**Aim of the task:** Repeat the data exactly. Pictures stay out.

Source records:

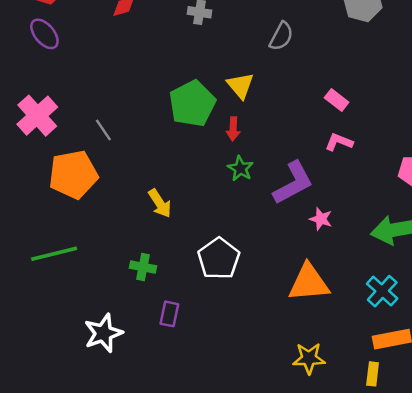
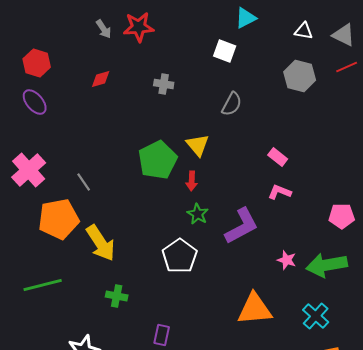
yellow arrow: (160, 203) -> (101, 243), moved, size x1.5
pink star: (321, 219) -> (287, 260), moved
white pentagon: (219, 259) -> (180, 256), moved
purple rectangle: (169, 314) -> (162, 335), moved

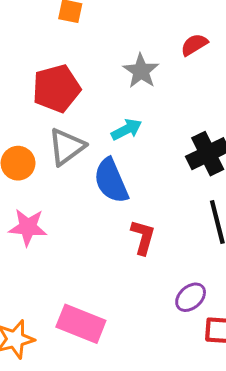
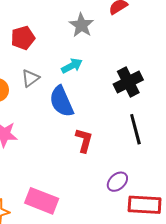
red pentagon: (56, 88) -> (23, 38), size x0.7
gray triangle: (66, 147) -> (30, 78), size x0.7

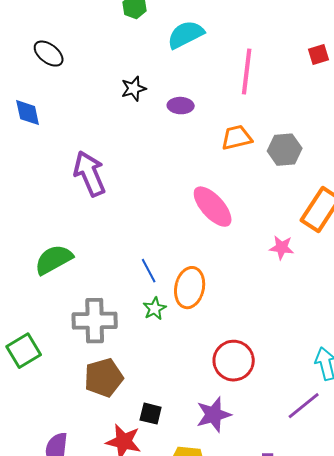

**Problem solution:**
yellow arrow: (160, 203) -> (101, 243), moved, size x1.5
pink star: (321, 219) -> (287, 260), moved
white pentagon: (219, 259) -> (180, 256), moved
purple rectangle: (169, 314) -> (162, 335), moved

red pentagon: (56, 88) -> (23, 38), size x0.7
gray triangle: (66, 147) -> (30, 78), size x0.7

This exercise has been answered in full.